** TASK **
Repeat the data in full. Drop every picture.

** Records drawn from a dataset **
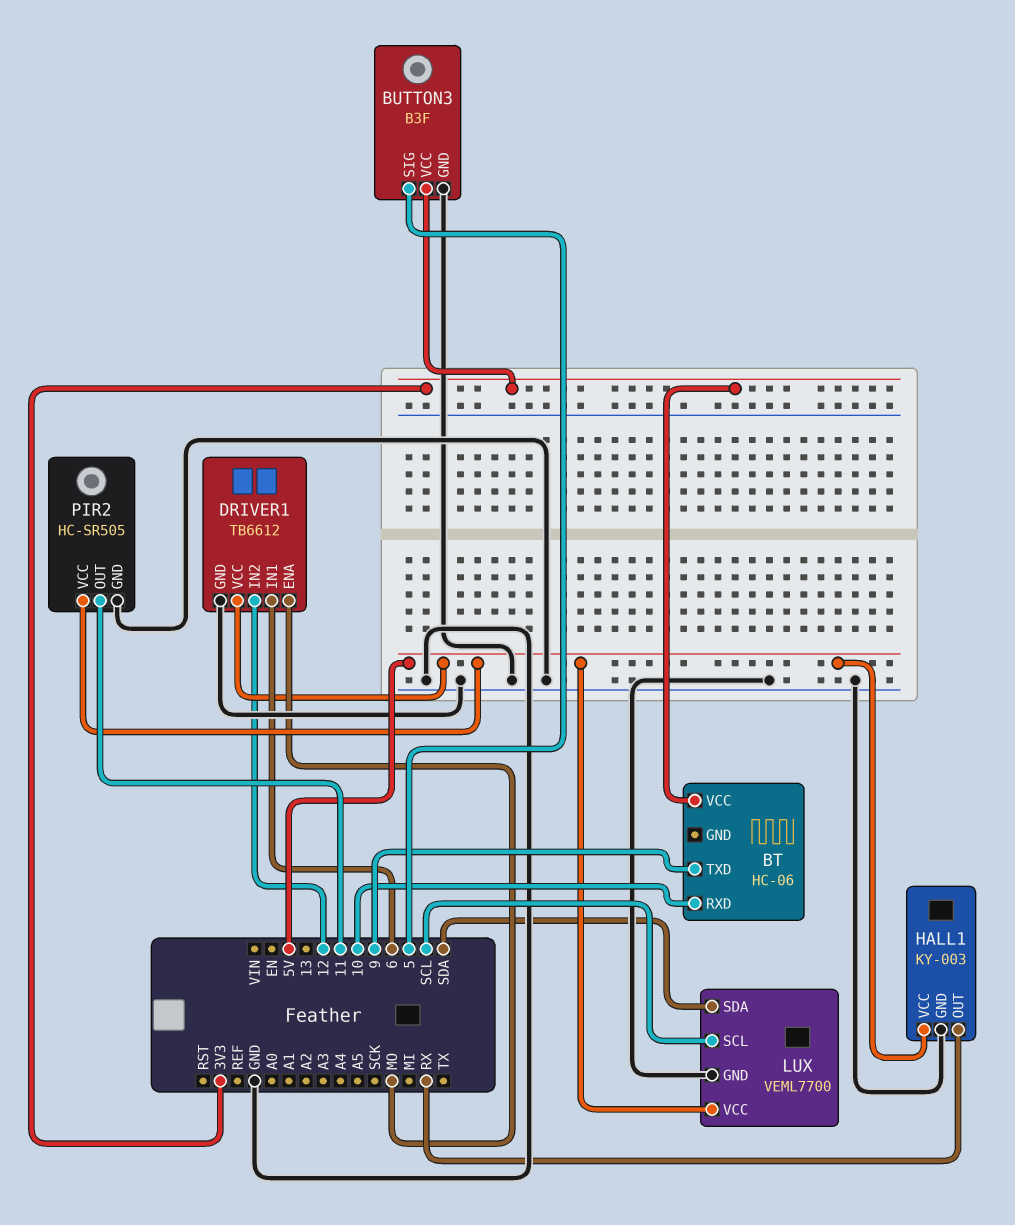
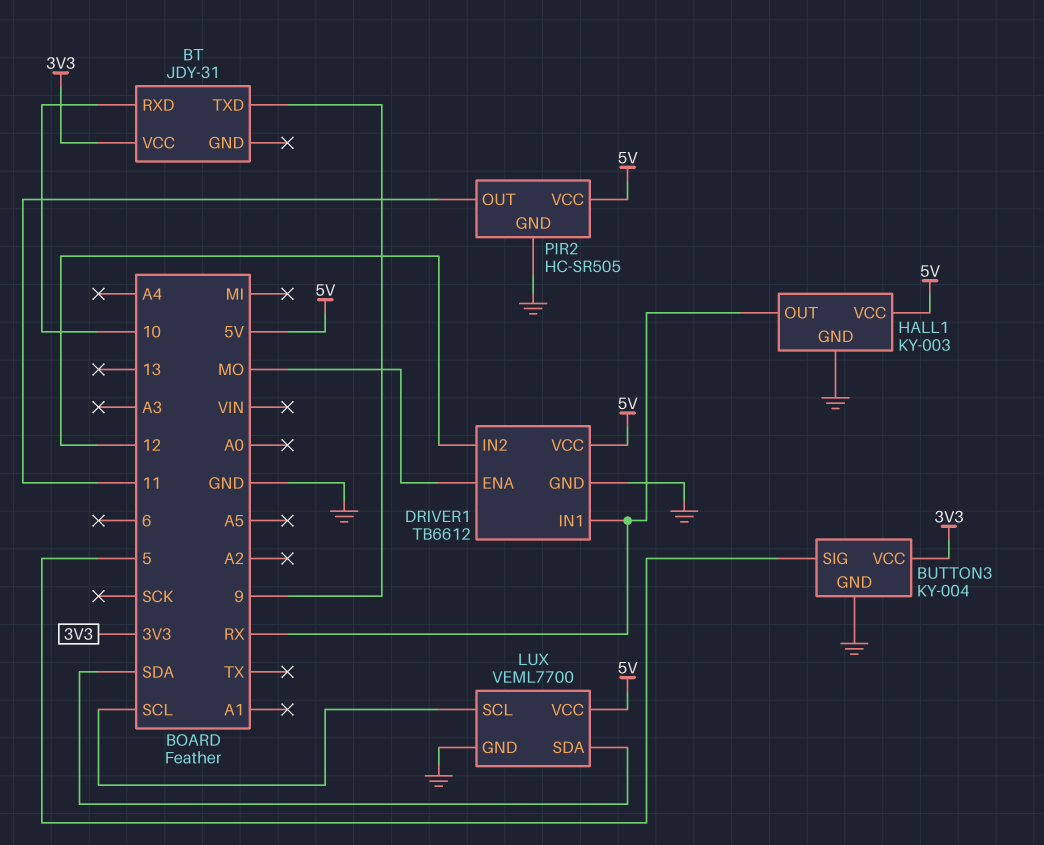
BT: HC-06 -> JDY-31
BUTTON3: B3F -> KY-004
DRIVER1 pin IN1: 6 -> RX

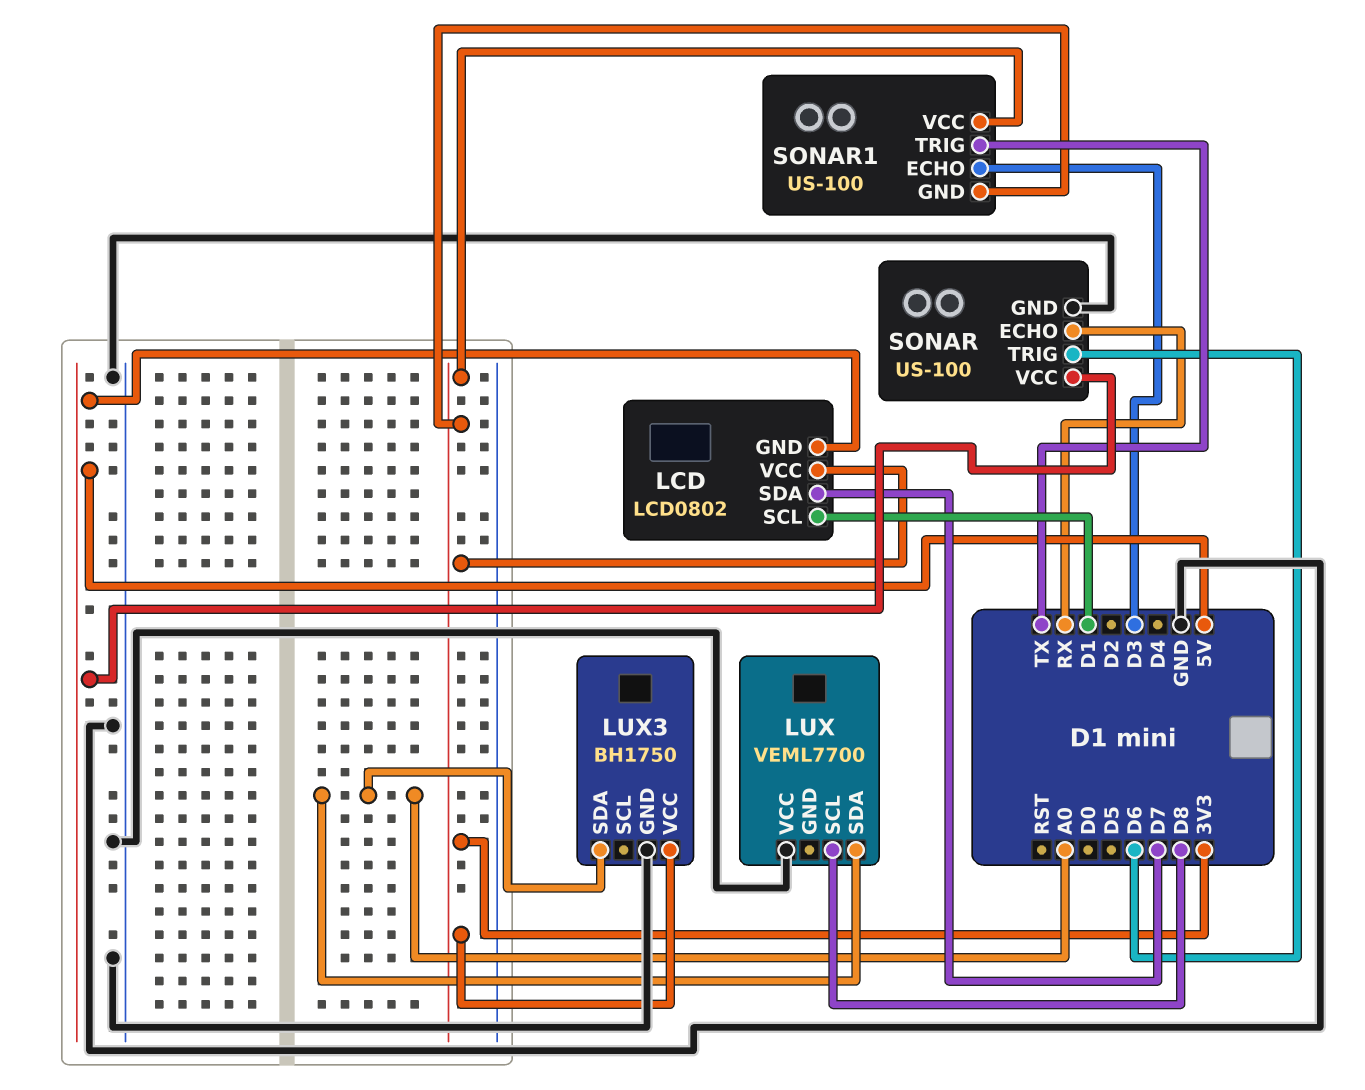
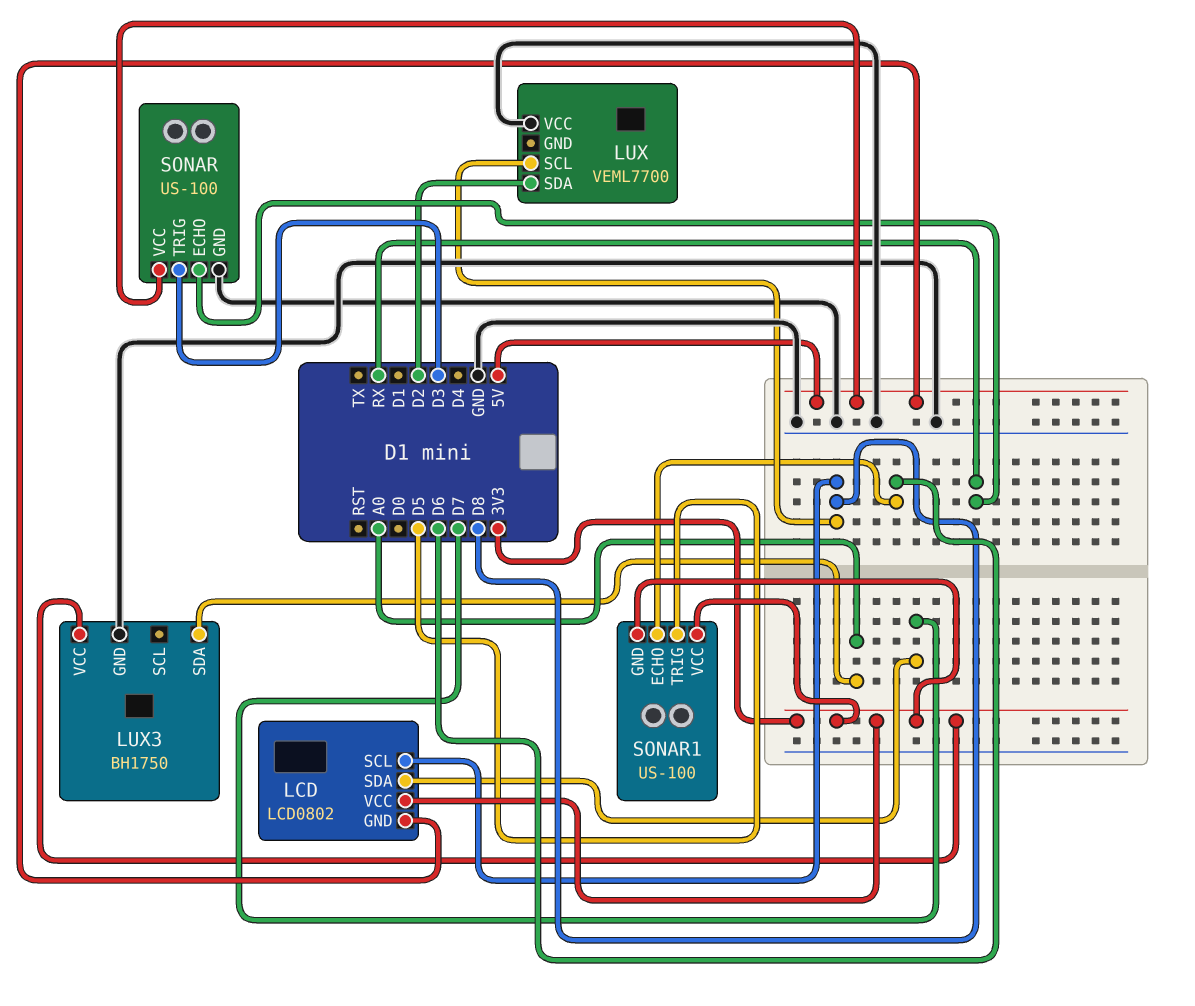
LCD pin SCL: D1 -> D8
LUX pin SDA: A0 -> D2
SONAR pin TRIG: D6 -> D3
SONAR1 pin ECHO: D3 -> D6
SONAR1 pin TRIG: TX -> D5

** SOLUTION BELOW **
BT: HC-06 -> JDY-31
BUTTON3: B3F -> KY-004
DRIVER1 pin IN1: 6 -> RX

LCD pin SCL: D1 -> D8
LUX pin SDA: A0 -> D2
SONAR pin TRIG: D6 -> D3
SONAR1 pin ECHO: D3 -> D6
SONAR1 pin TRIG: TX -> D5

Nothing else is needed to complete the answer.